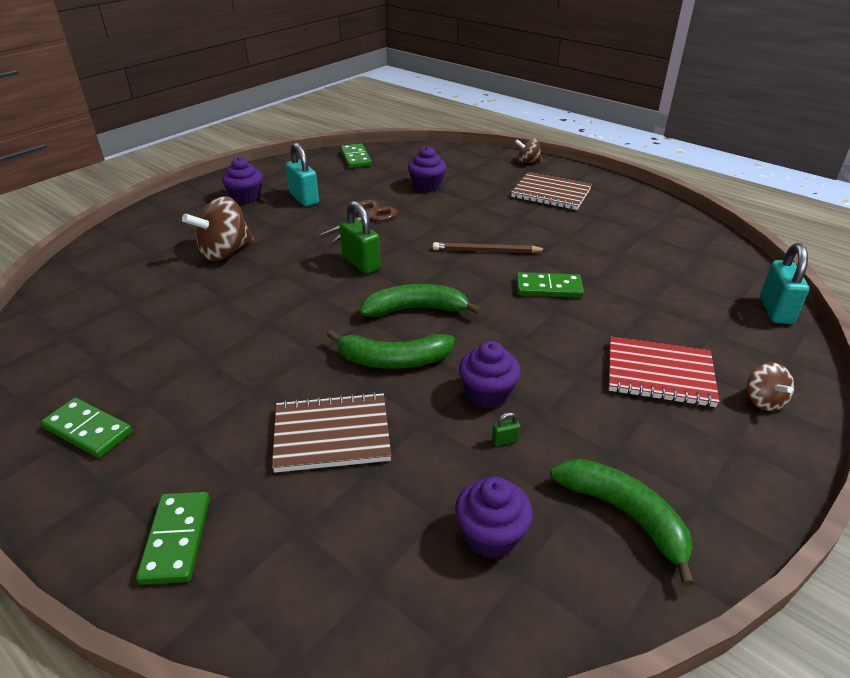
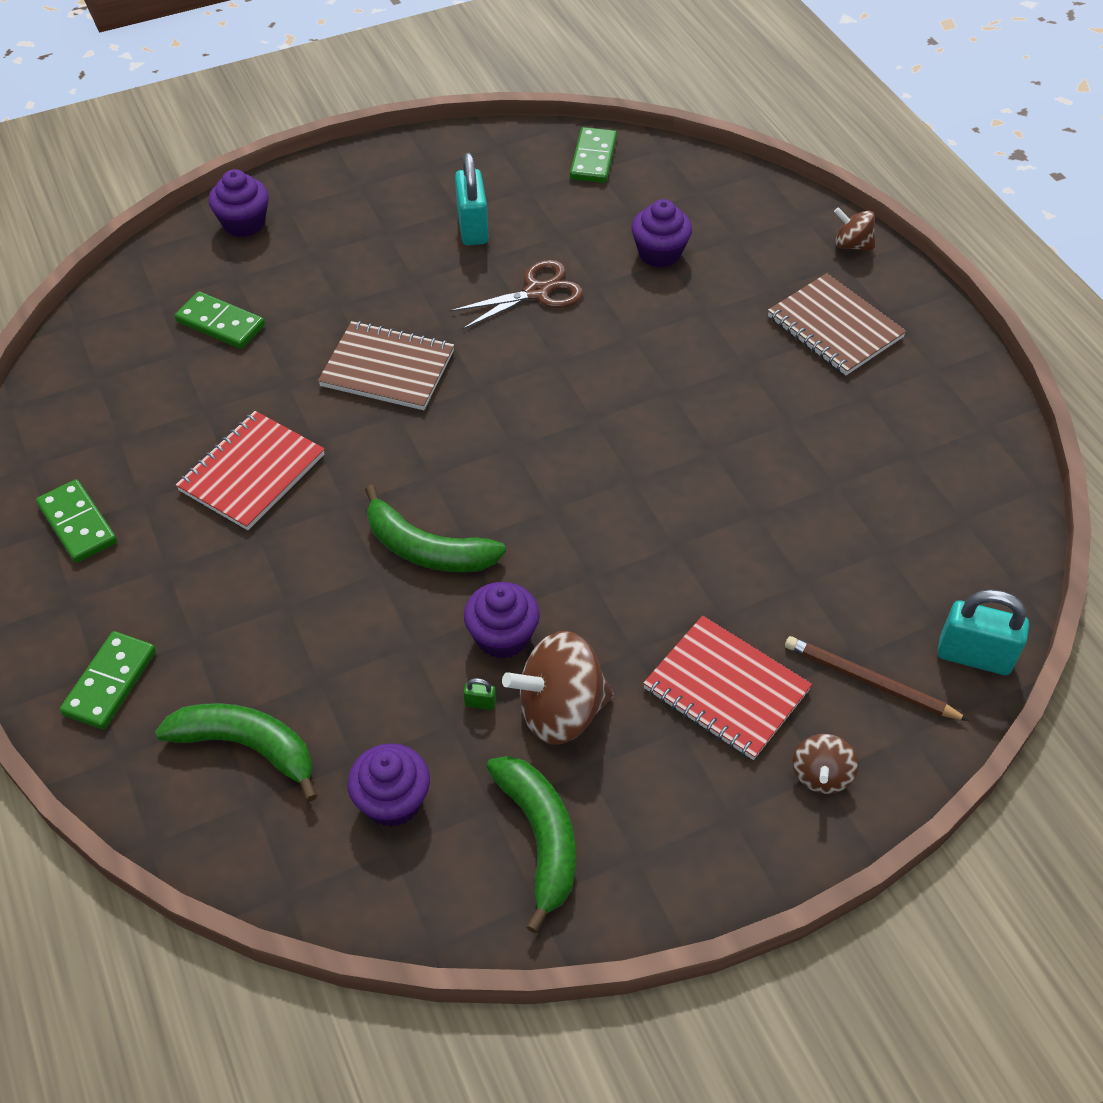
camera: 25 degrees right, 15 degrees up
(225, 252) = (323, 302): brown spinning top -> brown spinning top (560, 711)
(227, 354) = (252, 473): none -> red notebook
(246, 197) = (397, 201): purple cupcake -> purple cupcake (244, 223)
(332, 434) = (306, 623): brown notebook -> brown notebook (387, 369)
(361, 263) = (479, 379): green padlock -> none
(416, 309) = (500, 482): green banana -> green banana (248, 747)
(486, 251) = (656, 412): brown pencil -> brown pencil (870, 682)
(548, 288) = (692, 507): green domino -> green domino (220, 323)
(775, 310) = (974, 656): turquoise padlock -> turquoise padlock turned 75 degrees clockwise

• Exercise brief:
The answer is the line containing "(225, 252) = (323, 302): brown" together with every line after it in the records, repeated exactly and with nothing else.

• The answer:
(225, 252) = (323, 302): brown spinning top -> brown spinning top (560, 711)
(227, 354) = (252, 473): none -> red notebook
(246, 197) = (397, 201): purple cupcake -> purple cupcake (244, 223)
(332, 434) = (306, 623): brown notebook -> brown notebook (387, 369)
(361, 263) = (479, 379): green padlock -> none
(416, 309) = (500, 482): green banana -> green banana (248, 747)
(486, 251) = (656, 412): brown pencil -> brown pencil (870, 682)
(548, 288) = (692, 507): green domino -> green domino (220, 323)
(775, 310) = (974, 656): turquoise padlock -> turquoise padlock turned 75 degrees clockwise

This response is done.